* [WORK TO COMPLETE] Say only the number of lines in the entries below that contain "AGND".

* [INPUT MATERIAL]

--- START ---

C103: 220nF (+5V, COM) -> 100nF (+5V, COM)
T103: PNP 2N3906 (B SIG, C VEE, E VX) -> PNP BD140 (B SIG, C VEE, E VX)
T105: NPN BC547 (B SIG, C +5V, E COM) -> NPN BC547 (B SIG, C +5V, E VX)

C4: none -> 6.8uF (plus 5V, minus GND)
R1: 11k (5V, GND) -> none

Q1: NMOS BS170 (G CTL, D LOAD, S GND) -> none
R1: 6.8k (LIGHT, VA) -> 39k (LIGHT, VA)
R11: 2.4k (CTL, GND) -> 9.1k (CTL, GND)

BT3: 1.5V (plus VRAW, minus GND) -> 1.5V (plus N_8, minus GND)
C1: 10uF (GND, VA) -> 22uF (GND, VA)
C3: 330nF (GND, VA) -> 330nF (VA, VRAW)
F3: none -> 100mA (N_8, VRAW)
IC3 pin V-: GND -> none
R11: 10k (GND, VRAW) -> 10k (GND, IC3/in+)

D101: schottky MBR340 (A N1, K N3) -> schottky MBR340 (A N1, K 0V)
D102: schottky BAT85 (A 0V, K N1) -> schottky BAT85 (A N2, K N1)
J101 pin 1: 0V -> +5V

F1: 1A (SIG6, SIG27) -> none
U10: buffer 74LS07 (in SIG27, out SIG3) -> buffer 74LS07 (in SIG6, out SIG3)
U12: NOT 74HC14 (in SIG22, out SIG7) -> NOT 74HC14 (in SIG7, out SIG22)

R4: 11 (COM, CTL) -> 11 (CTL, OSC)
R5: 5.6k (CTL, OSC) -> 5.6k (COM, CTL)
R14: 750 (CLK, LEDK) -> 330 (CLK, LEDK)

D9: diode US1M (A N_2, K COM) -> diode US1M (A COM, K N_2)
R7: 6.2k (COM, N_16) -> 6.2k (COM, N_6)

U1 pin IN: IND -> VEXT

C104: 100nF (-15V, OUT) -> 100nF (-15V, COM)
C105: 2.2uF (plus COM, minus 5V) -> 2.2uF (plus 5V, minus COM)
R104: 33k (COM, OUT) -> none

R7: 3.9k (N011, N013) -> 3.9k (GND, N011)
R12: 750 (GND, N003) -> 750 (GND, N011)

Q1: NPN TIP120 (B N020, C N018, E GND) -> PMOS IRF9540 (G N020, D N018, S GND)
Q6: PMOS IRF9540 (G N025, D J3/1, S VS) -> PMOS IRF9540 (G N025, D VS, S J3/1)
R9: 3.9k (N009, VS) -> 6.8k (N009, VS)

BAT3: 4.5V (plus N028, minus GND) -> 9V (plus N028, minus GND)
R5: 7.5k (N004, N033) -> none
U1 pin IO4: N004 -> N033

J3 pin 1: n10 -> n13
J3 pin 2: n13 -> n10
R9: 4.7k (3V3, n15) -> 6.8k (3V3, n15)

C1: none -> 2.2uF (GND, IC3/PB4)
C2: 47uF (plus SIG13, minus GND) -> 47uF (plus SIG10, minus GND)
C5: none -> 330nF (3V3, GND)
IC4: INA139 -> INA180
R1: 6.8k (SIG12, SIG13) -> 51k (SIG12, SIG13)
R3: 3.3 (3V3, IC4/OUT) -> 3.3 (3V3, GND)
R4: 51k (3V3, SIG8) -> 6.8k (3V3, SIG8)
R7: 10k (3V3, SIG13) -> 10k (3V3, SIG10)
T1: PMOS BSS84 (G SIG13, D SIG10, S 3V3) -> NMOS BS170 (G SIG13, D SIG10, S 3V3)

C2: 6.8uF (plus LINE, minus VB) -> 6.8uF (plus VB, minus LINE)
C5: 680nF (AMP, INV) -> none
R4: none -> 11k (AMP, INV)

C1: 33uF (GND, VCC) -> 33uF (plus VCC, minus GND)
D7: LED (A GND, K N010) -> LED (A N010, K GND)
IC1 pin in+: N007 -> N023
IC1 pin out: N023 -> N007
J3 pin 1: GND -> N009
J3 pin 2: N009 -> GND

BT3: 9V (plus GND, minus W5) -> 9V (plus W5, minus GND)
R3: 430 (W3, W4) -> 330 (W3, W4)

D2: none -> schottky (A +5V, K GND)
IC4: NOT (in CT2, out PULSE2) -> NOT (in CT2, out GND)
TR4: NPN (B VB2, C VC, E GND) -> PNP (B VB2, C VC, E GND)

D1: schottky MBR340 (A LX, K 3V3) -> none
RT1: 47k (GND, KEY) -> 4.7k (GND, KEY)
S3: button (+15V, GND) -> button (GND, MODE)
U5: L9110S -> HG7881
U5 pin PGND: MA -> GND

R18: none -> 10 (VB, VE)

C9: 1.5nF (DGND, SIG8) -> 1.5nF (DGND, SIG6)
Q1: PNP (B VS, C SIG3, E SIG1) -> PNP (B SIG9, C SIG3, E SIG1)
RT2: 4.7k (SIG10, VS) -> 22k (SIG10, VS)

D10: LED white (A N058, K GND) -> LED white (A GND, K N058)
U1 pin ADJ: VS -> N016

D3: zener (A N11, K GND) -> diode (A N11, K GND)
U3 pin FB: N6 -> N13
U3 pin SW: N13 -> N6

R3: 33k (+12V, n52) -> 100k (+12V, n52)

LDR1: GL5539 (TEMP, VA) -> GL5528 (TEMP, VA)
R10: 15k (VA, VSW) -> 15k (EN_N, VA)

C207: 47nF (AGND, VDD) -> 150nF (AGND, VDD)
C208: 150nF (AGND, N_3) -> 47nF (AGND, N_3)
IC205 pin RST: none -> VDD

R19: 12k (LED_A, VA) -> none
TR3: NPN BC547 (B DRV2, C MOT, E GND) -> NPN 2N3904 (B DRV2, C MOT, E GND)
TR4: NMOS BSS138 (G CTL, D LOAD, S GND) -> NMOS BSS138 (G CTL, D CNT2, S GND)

--- END ---

* [EXERCISE RESPONSE] 2